===== RECORDS PROVIDED =====

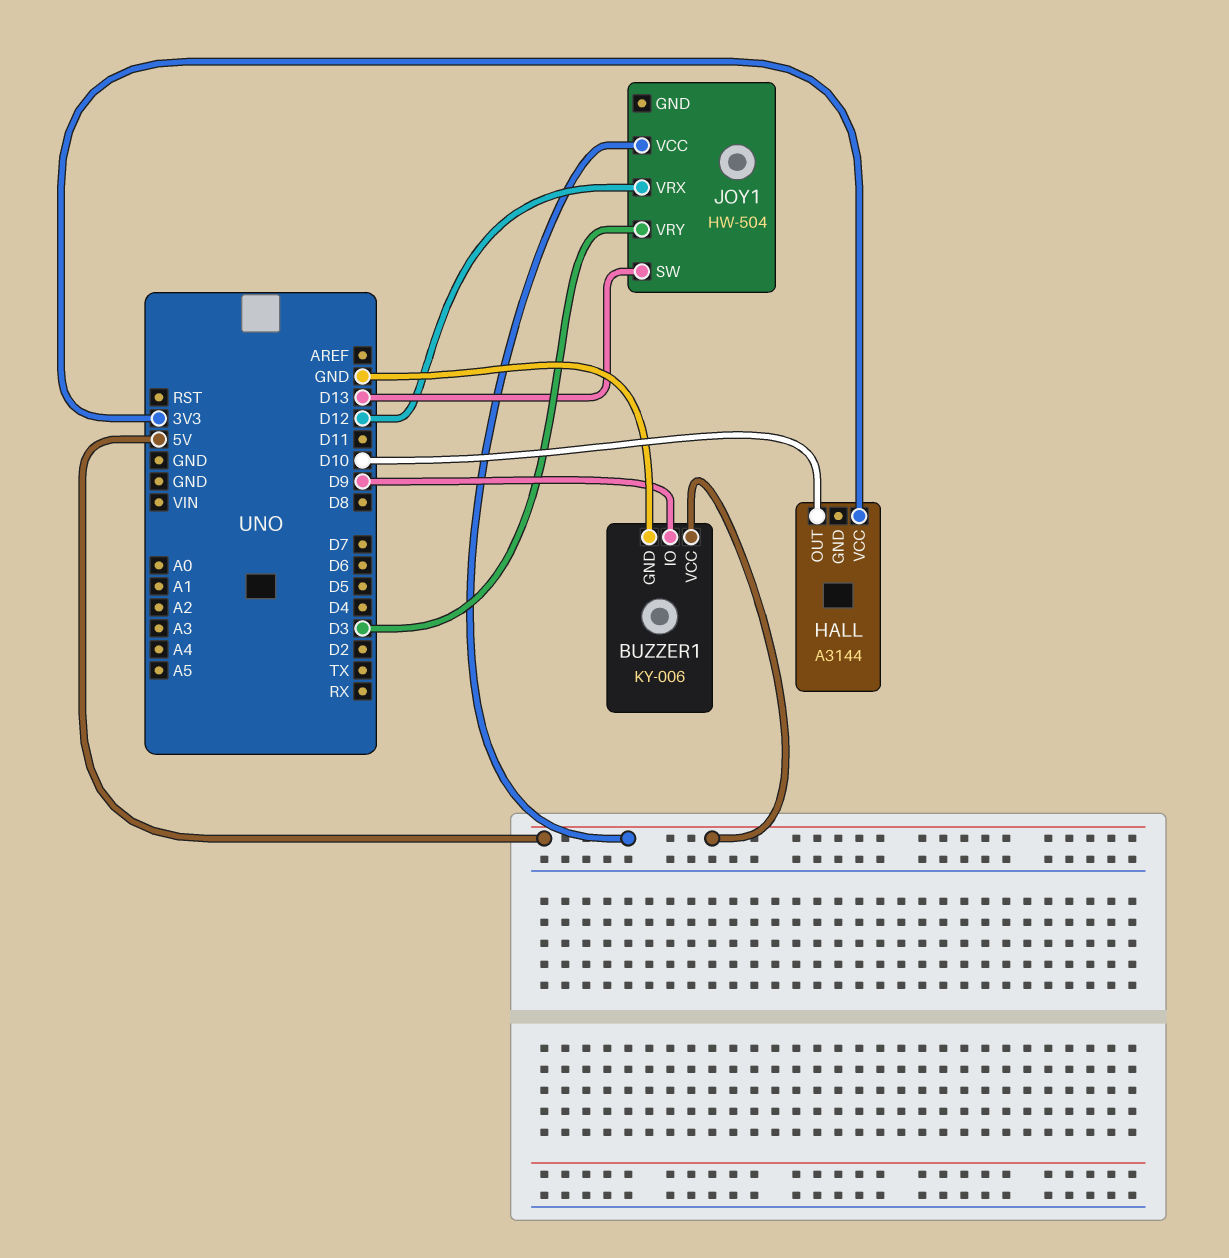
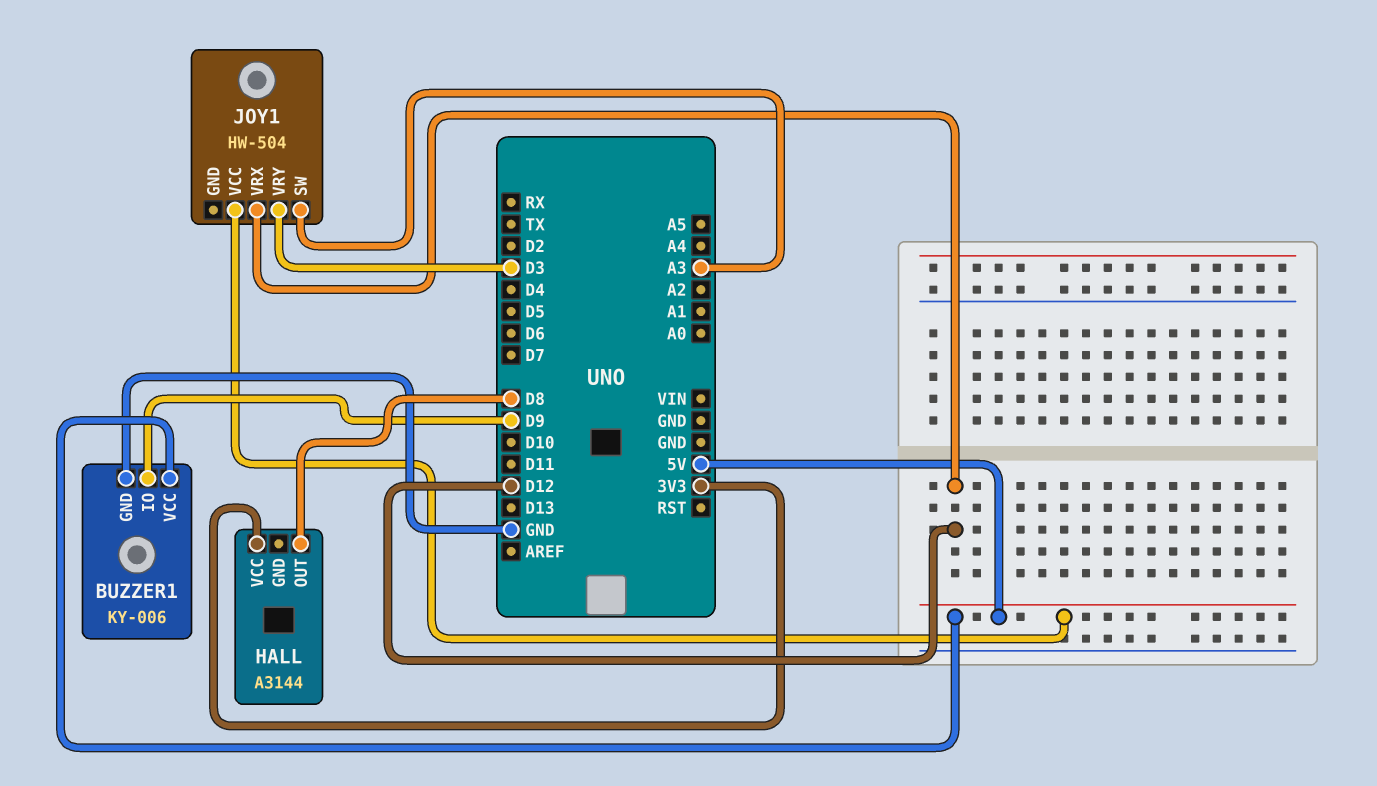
HALL pin OUT: D10 -> D8
JOY1 pin SW: D13 -> A3

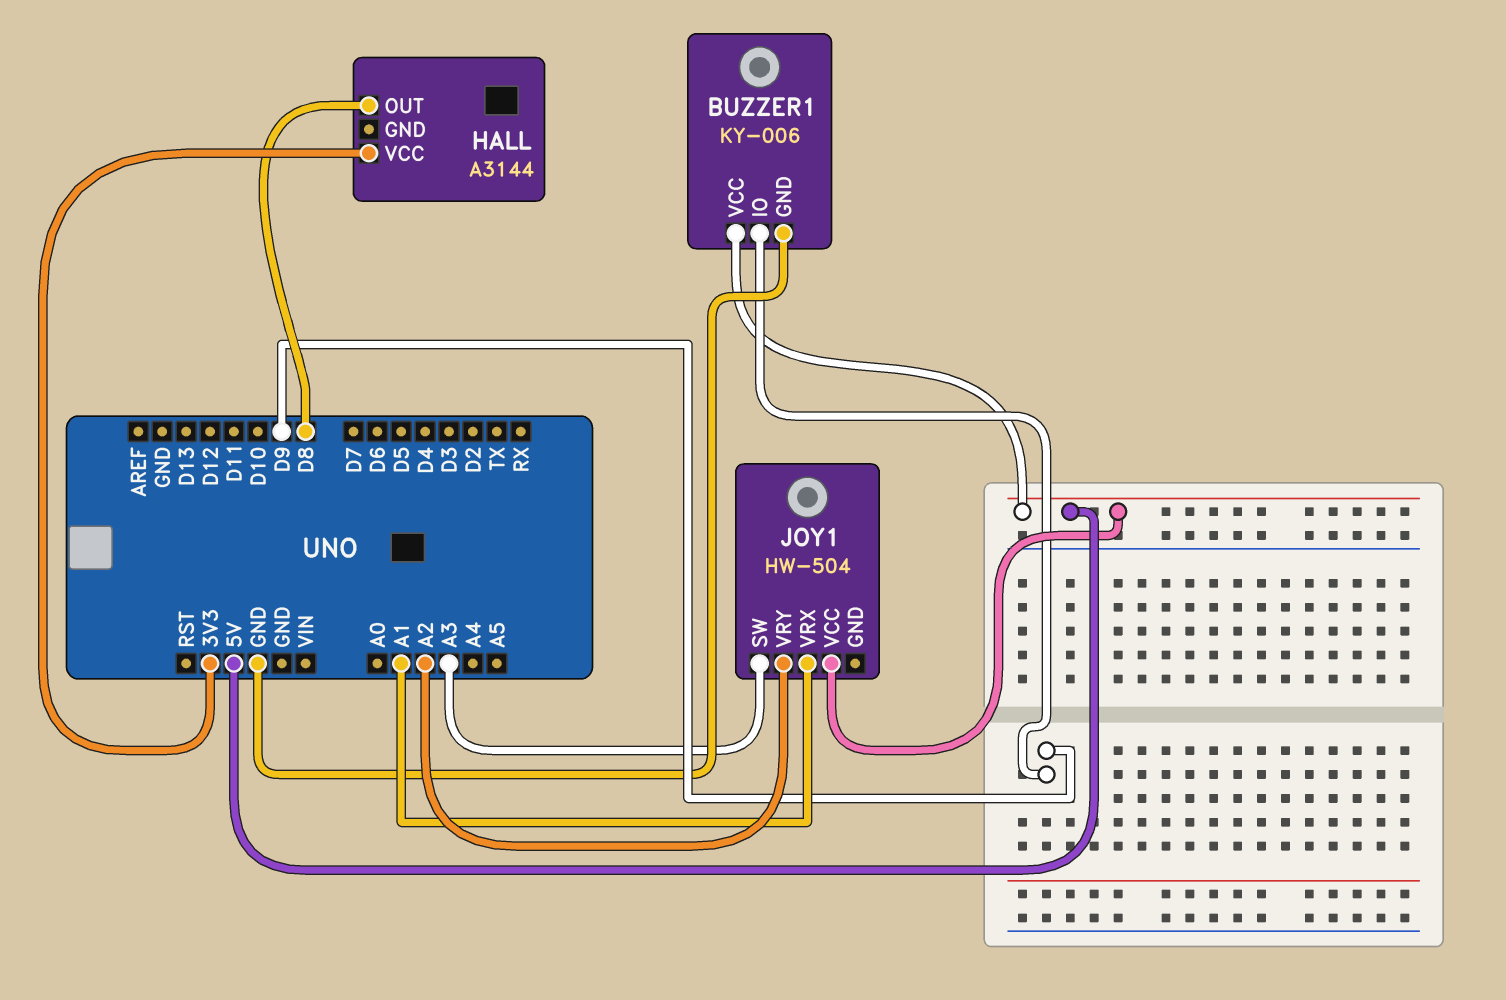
JOY1 pin VRX: D12 -> A1
JOY1 pin VRY: D3 -> A2

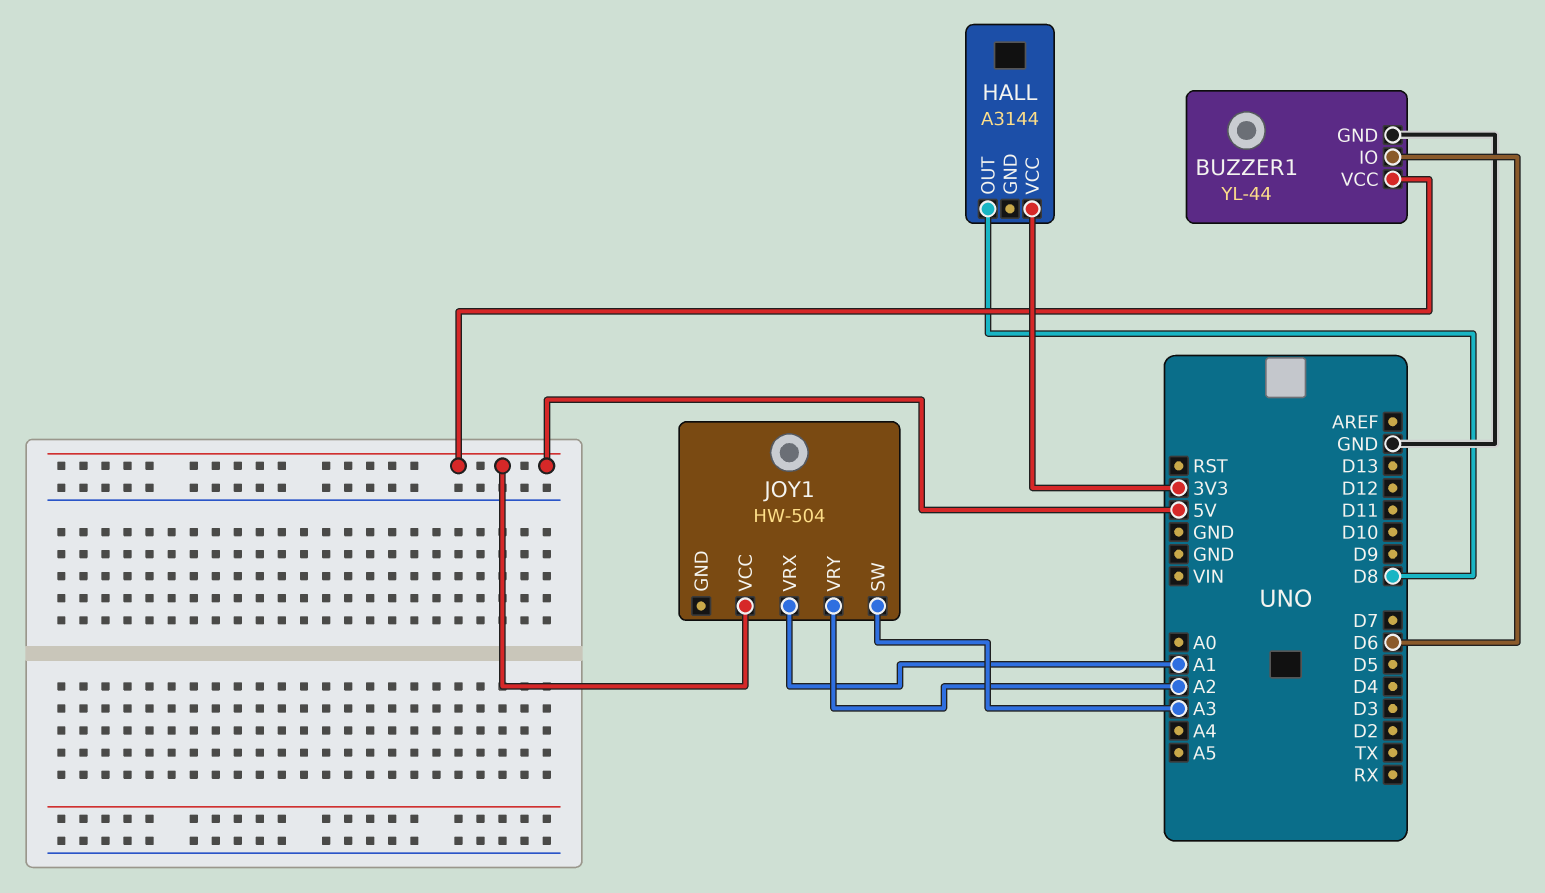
BUZZER1: KY-006 -> YL-44
BUZZER1 pin IO: D9 -> D6

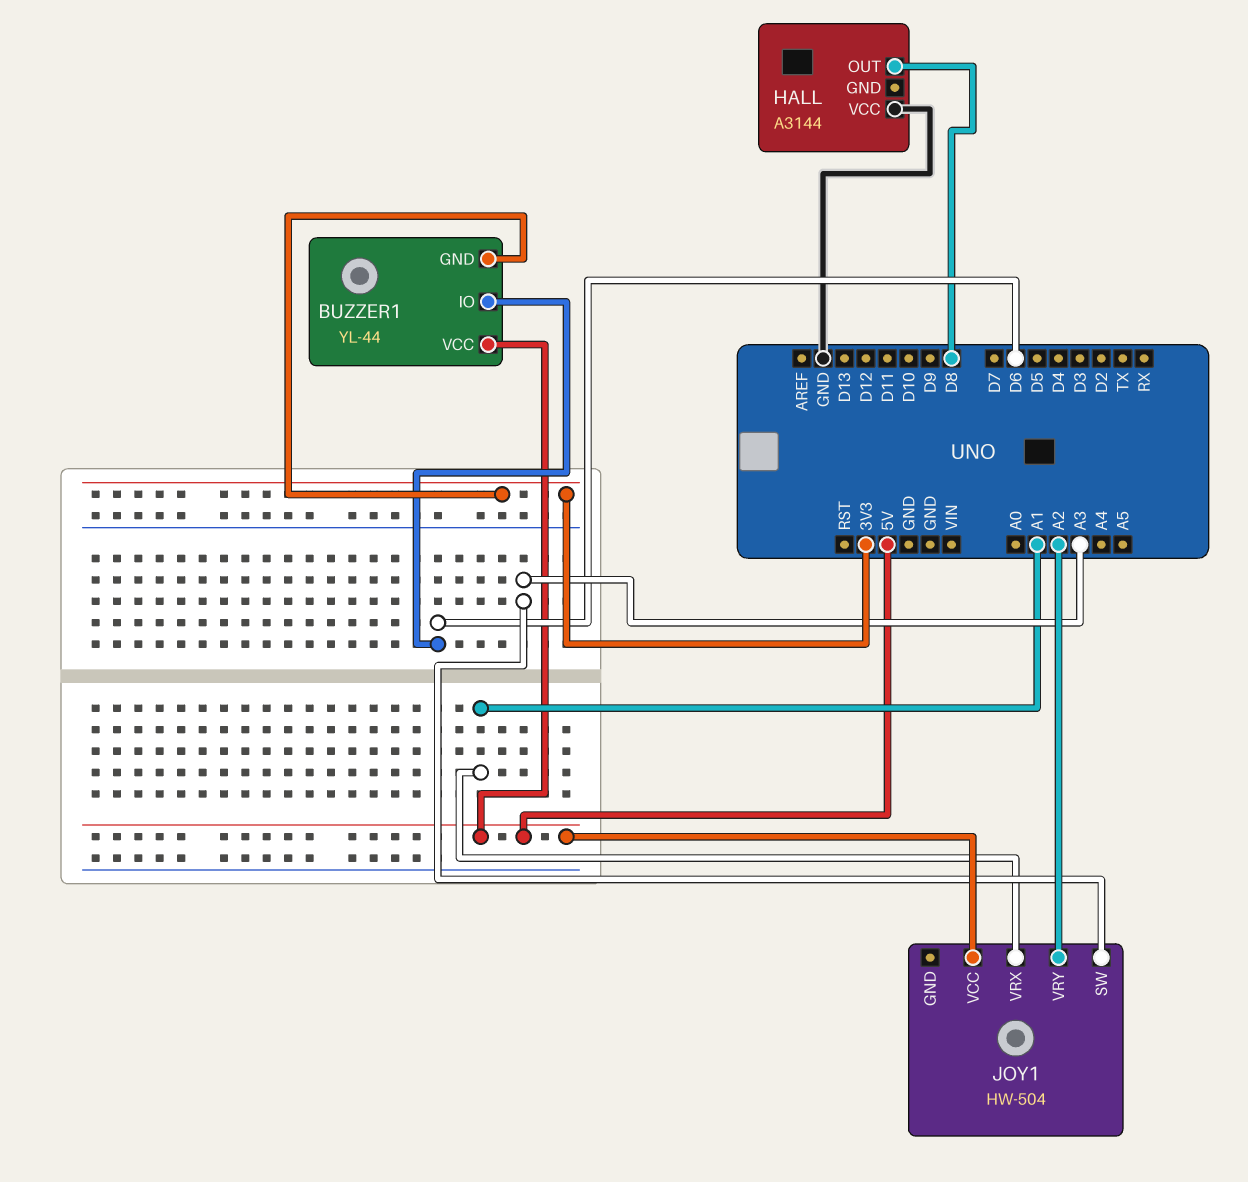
BUZZER1 pin GND: GND -> 3V3
HALL pin VCC: 3V3 -> GND

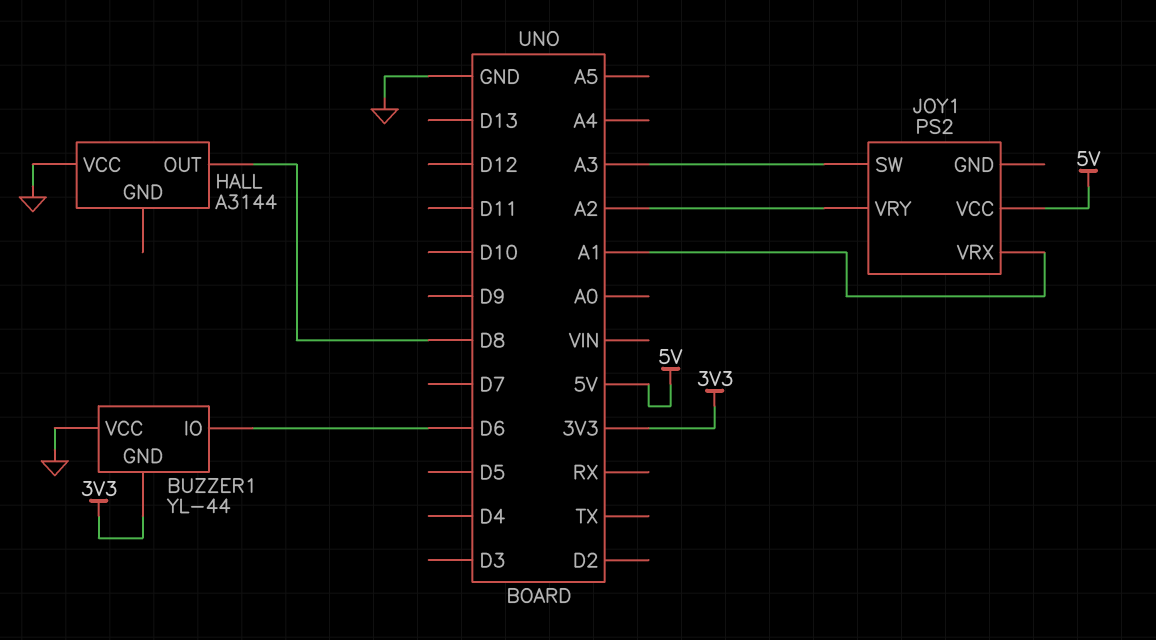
BUZZER1 pin VCC: 5V -> GND
JOY1: HW-504 -> PS2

=====

_WORK TASK:_
Wording must stay exact. Give again the lines from the line with "JOY1 pin VRY: D3 -> A2" through the last line of the listing, both ends included, without pictures.

_ANSWER TO THE EXERCISE:_
JOY1 pin VRY: D3 -> A2

BUZZER1: KY-006 -> YL-44
BUZZER1 pin IO: D9 -> D6

BUZZER1 pin GND: GND -> 3V3
HALL pin VCC: 3V3 -> GND

BUZZER1 pin VCC: 5V -> GND
JOY1: HW-504 -> PS2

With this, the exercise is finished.